> _GIVEN REQUEST_
Reproduce every line of the rows below word for word, omitting the pictures from your answer.

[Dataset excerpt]
::::::::::

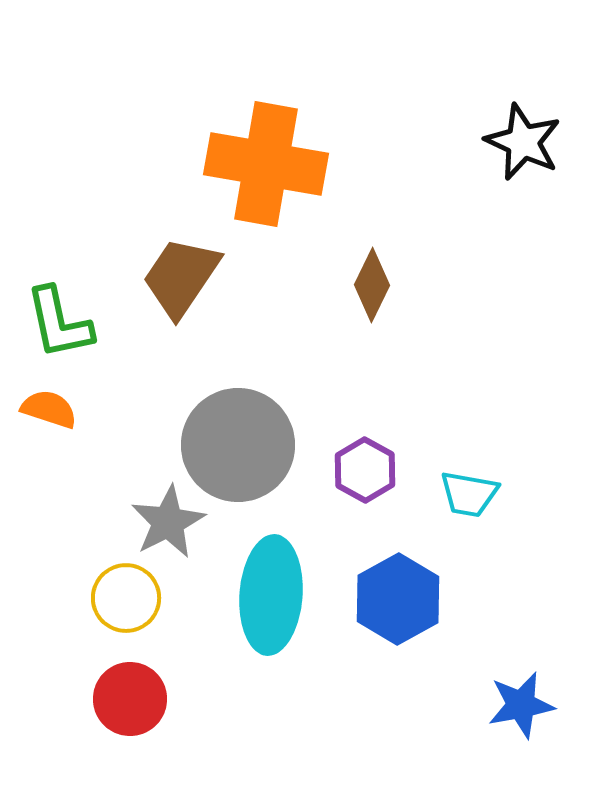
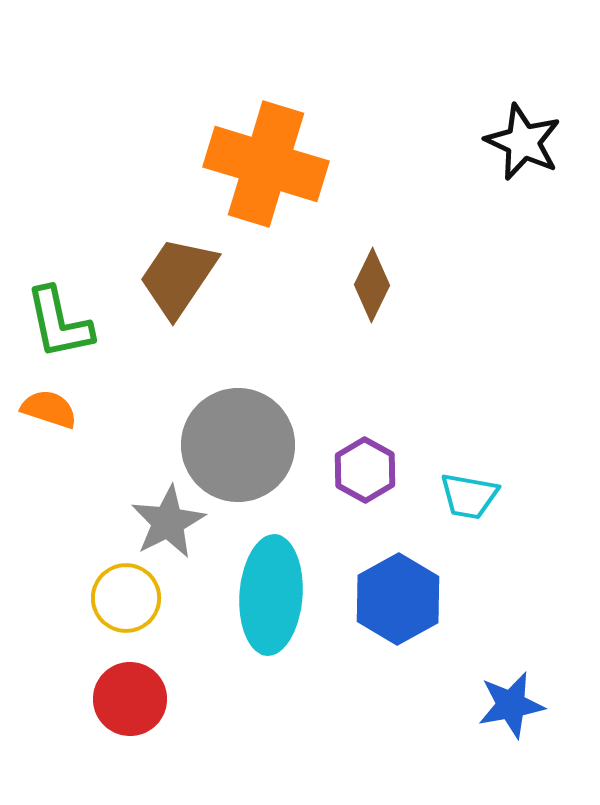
orange cross: rotated 7 degrees clockwise
brown trapezoid: moved 3 px left
cyan trapezoid: moved 2 px down
blue star: moved 10 px left
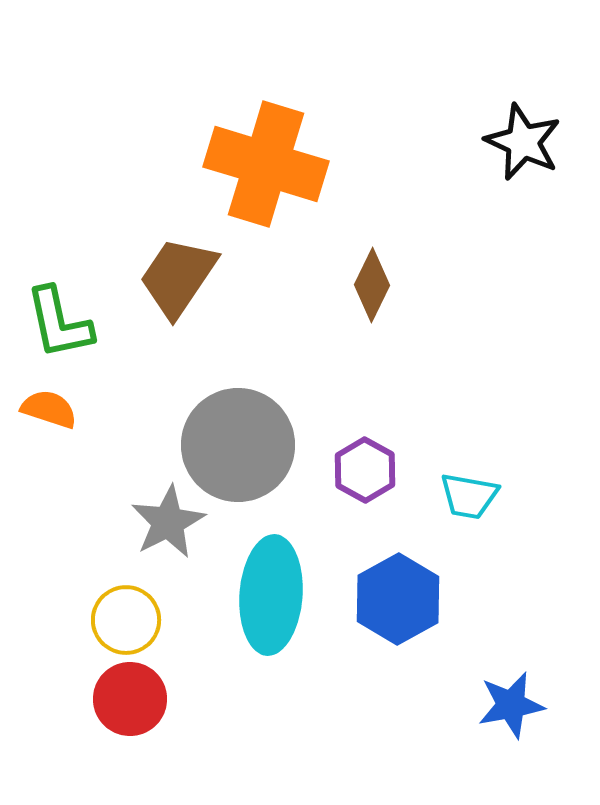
yellow circle: moved 22 px down
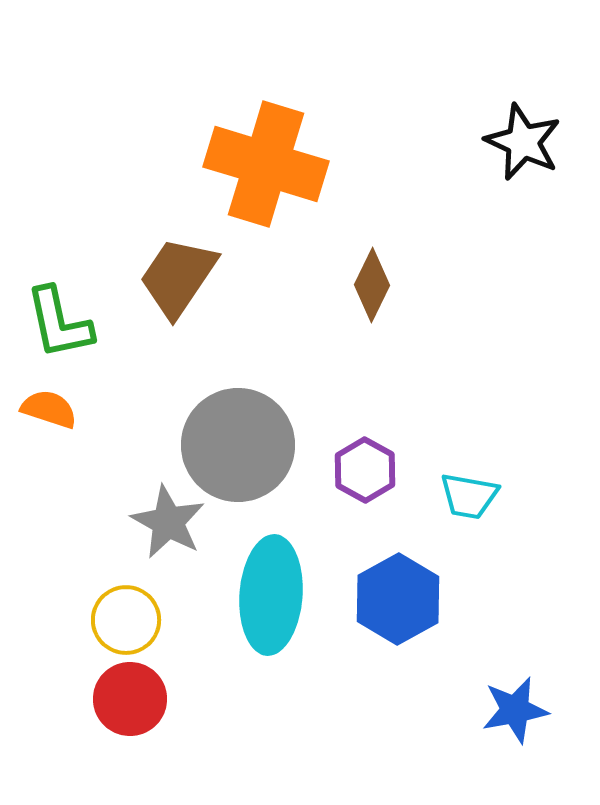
gray star: rotated 16 degrees counterclockwise
blue star: moved 4 px right, 5 px down
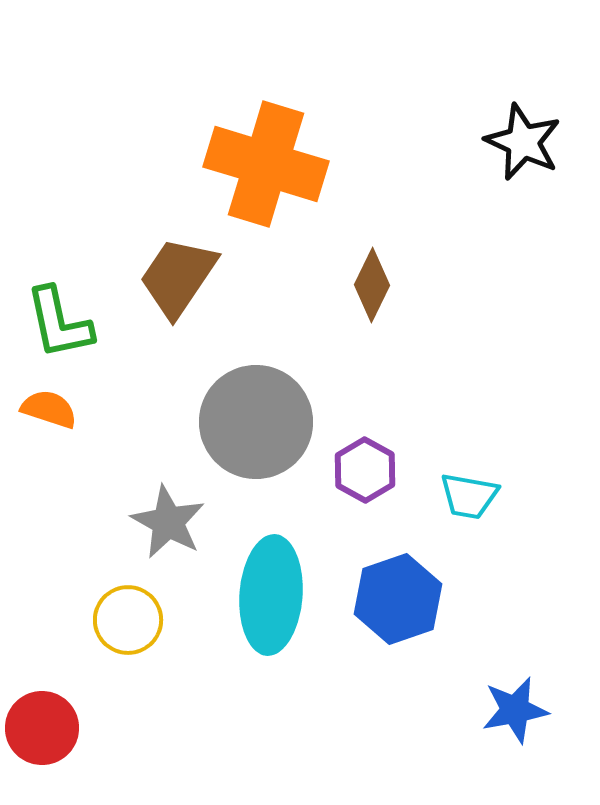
gray circle: moved 18 px right, 23 px up
blue hexagon: rotated 10 degrees clockwise
yellow circle: moved 2 px right
red circle: moved 88 px left, 29 px down
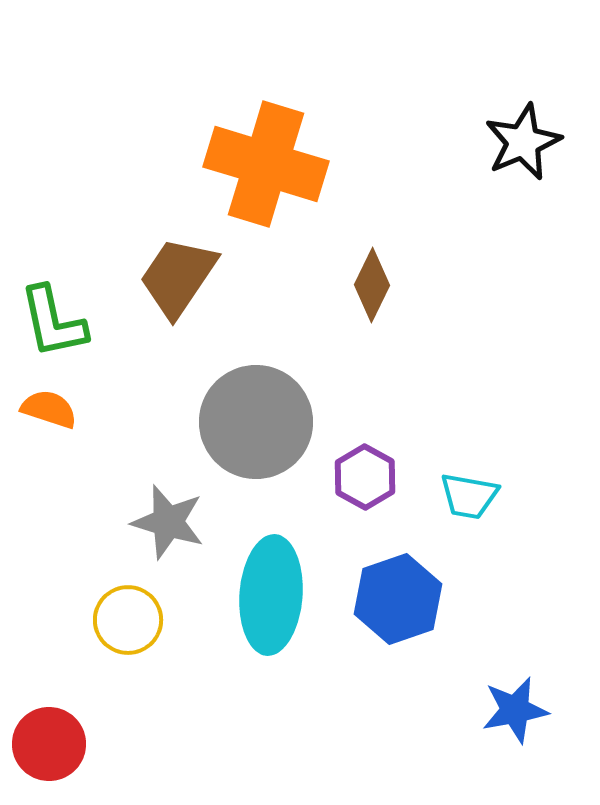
black star: rotated 24 degrees clockwise
green L-shape: moved 6 px left, 1 px up
purple hexagon: moved 7 px down
gray star: rotated 12 degrees counterclockwise
red circle: moved 7 px right, 16 px down
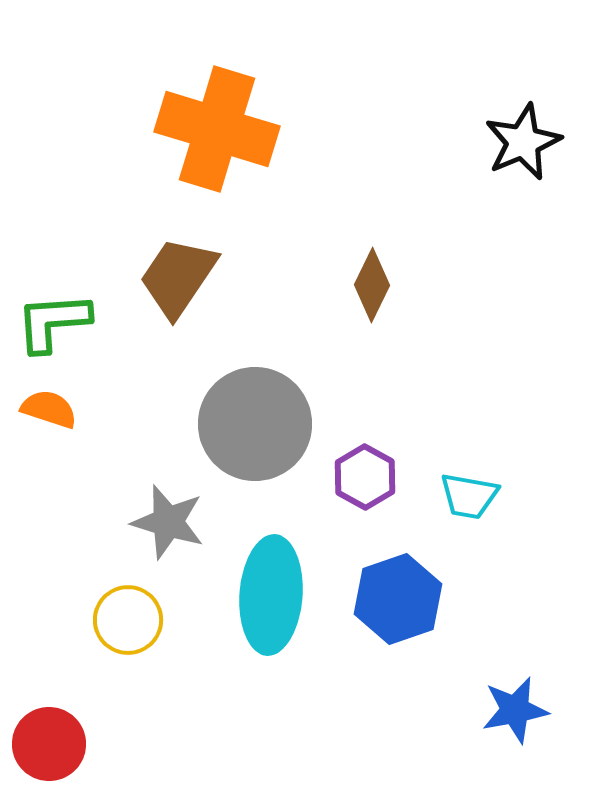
orange cross: moved 49 px left, 35 px up
green L-shape: rotated 98 degrees clockwise
gray circle: moved 1 px left, 2 px down
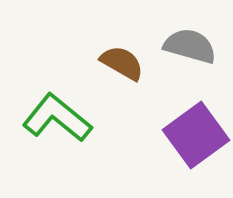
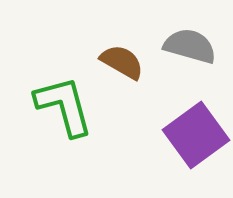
brown semicircle: moved 1 px up
green L-shape: moved 7 px right, 12 px up; rotated 36 degrees clockwise
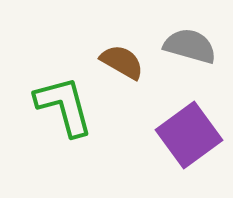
purple square: moved 7 px left
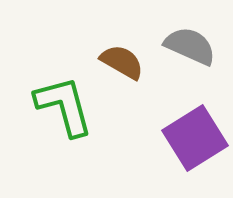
gray semicircle: rotated 8 degrees clockwise
purple square: moved 6 px right, 3 px down; rotated 4 degrees clockwise
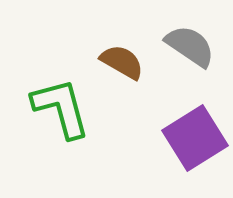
gray semicircle: rotated 10 degrees clockwise
green L-shape: moved 3 px left, 2 px down
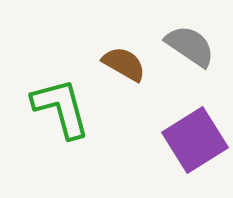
brown semicircle: moved 2 px right, 2 px down
purple square: moved 2 px down
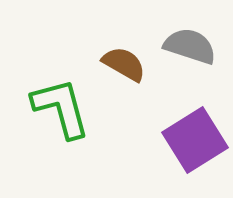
gray semicircle: rotated 16 degrees counterclockwise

::::::::::

> _FINISHED ANSWER_
orange cross: rotated 7 degrees clockwise
brown trapezoid: moved 3 px left
cyan trapezoid: moved 2 px down
blue star: moved 10 px left
yellow circle: moved 22 px down
gray star: rotated 16 degrees counterclockwise
blue star: moved 4 px right, 5 px down
gray circle: moved 18 px right, 23 px up
blue hexagon: rotated 10 degrees clockwise
yellow circle: moved 2 px right
red circle: moved 88 px left, 29 px down
black star: rotated 24 degrees clockwise
green L-shape: moved 6 px left, 1 px up
purple hexagon: moved 7 px down
gray star: rotated 12 degrees counterclockwise
red circle: moved 7 px right, 16 px down
orange cross: moved 49 px left, 35 px up
green L-shape: rotated 98 degrees clockwise
gray circle: moved 1 px left, 2 px down
brown semicircle: moved 1 px up
green L-shape: moved 7 px right, 12 px up; rotated 36 degrees clockwise
purple square: moved 7 px left
gray semicircle: rotated 8 degrees clockwise
purple square: moved 6 px right, 3 px down; rotated 4 degrees clockwise
gray semicircle: rotated 10 degrees clockwise
green L-shape: moved 3 px left, 2 px down
brown semicircle: moved 2 px right, 2 px down
purple square: moved 2 px down
gray semicircle: rotated 16 degrees counterclockwise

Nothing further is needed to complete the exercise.